◆ **Recorded data**

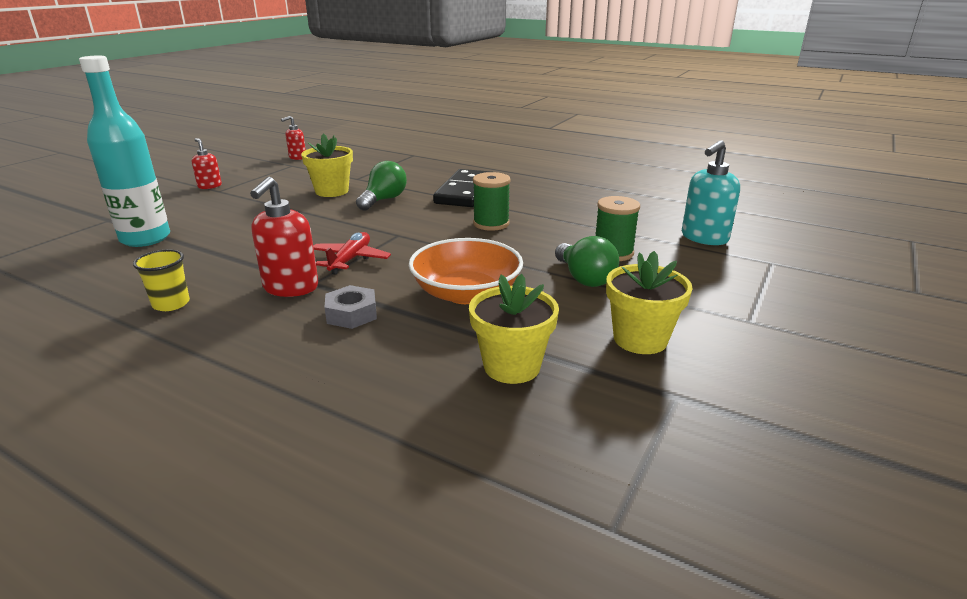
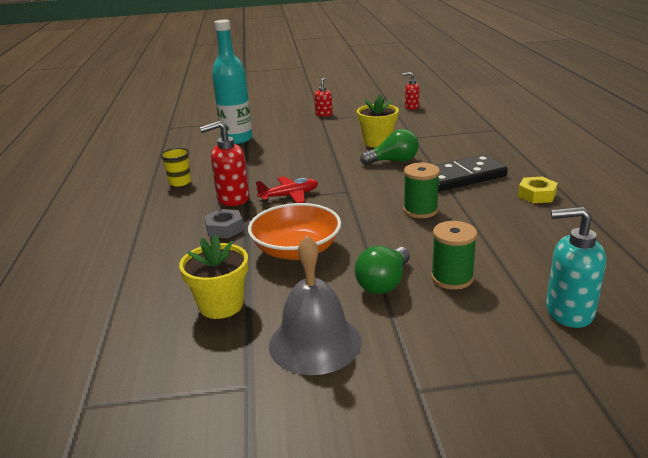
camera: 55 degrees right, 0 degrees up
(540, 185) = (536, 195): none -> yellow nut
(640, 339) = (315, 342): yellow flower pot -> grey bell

◆ **Work to be completed**
Please retype the whole of the data precisely, omitting pictures.

◆ **Task response**
camera: 55 degrees right, 0 degrees up
(540, 185) = (536, 195): none -> yellow nut
(640, 339) = (315, 342): yellow flower pot -> grey bell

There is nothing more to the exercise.